* Start Data provided *

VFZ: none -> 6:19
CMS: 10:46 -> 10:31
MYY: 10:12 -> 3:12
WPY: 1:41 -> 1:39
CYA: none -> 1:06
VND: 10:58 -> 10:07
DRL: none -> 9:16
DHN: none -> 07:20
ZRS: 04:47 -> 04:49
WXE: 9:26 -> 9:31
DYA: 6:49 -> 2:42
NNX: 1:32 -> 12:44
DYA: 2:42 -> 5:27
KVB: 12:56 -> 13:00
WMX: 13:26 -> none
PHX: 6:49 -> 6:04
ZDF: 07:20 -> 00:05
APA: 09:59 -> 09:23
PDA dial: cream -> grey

* End Data provided *

▸ **What the task asks**
Print every line of the listing above again, character for character and in the same order, with nothing added or changed.

▸ **Response**
VFZ: none -> 6:19
CMS: 10:46 -> 10:31
MYY: 10:12 -> 3:12
WPY: 1:41 -> 1:39
CYA: none -> 1:06
VND: 10:58 -> 10:07
DRL: none -> 9:16
DHN: none -> 07:20
ZRS: 04:47 -> 04:49
WXE: 9:26 -> 9:31
DYA: 6:49 -> 2:42
NNX: 1:32 -> 12:44
DYA: 2:42 -> 5:27
KVB: 12:56 -> 13:00
WMX: 13:26 -> none
PHX: 6:49 -> 6:04
ZDF: 07:20 -> 00:05
APA: 09:59 -> 09:23
PDA dial: cream -> grey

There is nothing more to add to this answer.